Could you output only the lines from the one containing "camera: 160 degrees right, 25 degrees up" through the last line of the data, both included?
####################
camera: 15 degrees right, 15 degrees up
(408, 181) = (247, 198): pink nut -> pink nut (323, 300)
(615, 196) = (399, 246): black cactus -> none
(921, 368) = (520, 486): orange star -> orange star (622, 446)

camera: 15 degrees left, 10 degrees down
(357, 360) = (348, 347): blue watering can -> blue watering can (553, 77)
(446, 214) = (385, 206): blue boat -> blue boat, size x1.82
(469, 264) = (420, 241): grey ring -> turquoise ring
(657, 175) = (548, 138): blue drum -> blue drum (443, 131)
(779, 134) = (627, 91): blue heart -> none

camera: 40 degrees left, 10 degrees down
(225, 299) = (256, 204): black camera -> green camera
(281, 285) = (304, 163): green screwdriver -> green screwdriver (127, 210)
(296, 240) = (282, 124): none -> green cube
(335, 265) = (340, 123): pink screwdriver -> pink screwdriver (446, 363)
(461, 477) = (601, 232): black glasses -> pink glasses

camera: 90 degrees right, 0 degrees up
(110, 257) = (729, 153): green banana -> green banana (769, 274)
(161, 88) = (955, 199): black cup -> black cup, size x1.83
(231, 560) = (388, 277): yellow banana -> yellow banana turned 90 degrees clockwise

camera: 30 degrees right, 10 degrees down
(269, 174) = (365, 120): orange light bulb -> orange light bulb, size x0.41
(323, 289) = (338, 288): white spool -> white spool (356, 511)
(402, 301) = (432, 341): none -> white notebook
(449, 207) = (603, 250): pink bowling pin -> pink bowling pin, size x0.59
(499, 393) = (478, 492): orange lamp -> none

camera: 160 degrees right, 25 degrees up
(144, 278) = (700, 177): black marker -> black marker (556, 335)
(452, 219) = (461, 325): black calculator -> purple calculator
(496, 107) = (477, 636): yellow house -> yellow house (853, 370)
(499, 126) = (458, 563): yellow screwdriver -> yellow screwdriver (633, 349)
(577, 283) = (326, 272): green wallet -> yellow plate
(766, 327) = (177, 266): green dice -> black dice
####################
■ **Solution below**:
camera: 160 degrees right, 25 degrees up
(144, 278) = (700, 177): black marker -> black marker (556, 335)
(452, 219) = (461, 325): black calculator -> purple calculator
(496, 107) = (477, 636): yellow house -> yellow house (853, 370)
(499, 126) = (458, 563): yellow screwdriver -> yellow screwdriver (633, 349)
(577, 283) = (326, 272): green wallet -> yellow plate
(766, 327) = (177, 266): green dice -> black dice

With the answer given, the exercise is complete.